> _What is expected_: Could you output every record below exactly, leaving out the pictures?

Data to process: Begin

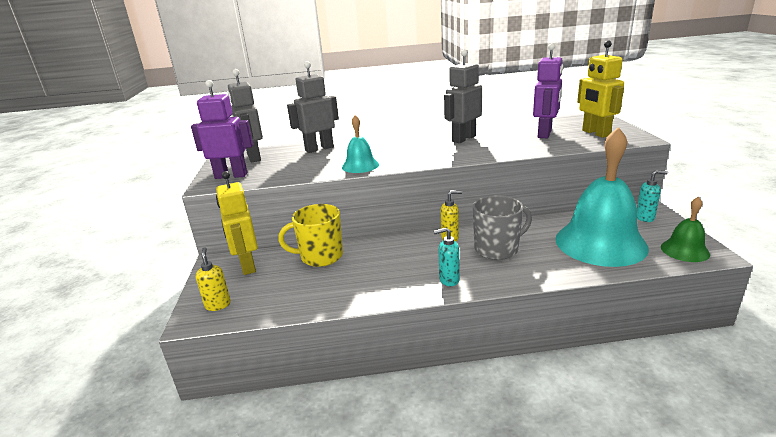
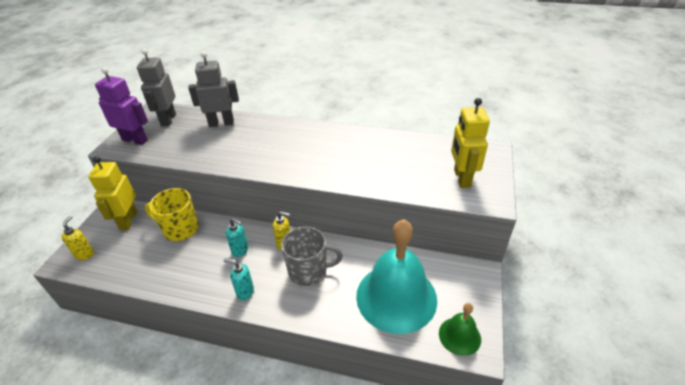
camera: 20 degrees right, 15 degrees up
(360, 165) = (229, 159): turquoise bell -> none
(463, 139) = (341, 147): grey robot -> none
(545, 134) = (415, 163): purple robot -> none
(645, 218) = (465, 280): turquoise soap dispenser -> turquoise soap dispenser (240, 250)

Data to process: End

> _Result below_:
camera: 20 degrees right, 15 degrees up
(360, 165) = (229, 159): turquoise bell -> none
(463, 139) = (341, 147): grey robot -> none
(545, 134) = (415, 163): purple robot -> none
(645, 218) = (465, 280): turquoise soap dispenser -> turquoise soap dispenser (240, 250)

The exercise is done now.